Goal —
Pull out each line in the items below that contains the word "image". Copy those lines in the order they appear.

(Collected data entries)

....

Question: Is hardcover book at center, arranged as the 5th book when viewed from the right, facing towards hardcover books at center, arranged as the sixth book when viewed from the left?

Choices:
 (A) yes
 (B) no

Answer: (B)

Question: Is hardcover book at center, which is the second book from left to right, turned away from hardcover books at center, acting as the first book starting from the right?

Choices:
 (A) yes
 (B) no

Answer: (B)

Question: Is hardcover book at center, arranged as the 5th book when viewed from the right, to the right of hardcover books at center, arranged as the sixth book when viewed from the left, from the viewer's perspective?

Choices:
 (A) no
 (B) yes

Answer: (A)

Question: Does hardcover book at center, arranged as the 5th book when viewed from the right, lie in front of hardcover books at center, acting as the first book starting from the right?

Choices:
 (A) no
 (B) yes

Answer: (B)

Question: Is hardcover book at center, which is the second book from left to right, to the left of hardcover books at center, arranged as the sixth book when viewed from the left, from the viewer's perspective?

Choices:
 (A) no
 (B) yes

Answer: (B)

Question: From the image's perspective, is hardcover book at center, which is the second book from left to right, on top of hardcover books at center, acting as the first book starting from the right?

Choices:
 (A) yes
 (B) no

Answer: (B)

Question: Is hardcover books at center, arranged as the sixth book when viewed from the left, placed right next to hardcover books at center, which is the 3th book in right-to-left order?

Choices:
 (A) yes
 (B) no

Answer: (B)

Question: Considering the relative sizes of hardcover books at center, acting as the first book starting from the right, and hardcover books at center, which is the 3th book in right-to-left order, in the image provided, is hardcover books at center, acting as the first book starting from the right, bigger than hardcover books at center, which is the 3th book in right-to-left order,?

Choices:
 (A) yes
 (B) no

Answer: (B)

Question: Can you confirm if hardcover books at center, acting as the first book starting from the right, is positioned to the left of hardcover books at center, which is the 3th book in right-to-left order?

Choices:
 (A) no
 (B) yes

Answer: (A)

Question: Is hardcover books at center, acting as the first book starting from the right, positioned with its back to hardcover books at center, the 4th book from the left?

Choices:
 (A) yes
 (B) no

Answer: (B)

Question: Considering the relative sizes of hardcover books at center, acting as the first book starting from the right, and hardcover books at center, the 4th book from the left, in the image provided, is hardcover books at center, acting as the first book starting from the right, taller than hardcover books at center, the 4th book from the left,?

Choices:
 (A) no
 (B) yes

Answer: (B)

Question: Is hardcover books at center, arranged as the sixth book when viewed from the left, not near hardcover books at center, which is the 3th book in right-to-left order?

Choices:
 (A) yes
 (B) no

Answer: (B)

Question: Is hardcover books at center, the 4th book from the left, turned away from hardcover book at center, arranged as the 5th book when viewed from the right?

....

Exercise result —
Question: From the image's perspective, is hardcover book at center, which is the second book from left to right, on top of hardcover books at center, acting as the first book starting from the right?
Question: Considering the relative sizes of hardcover books at center, acting as the first book starting from the right, and hardcover books at center, which is the 3th book in right-to-left order, in the image provided, is hardcover books at center, acting as the first book starting from the right, bigger than hardcover books at center, which is the 3th book in right-to-left order,?
Question: Considering the relative sizes of hardcover books at center, acting as the first book starting from the right, and hardcover books at center, the 4th book from the left, in the image provided, is hardcover books at center, acting as the first book starting from the right, taller than hardcover books at center, the 4th book from the left,?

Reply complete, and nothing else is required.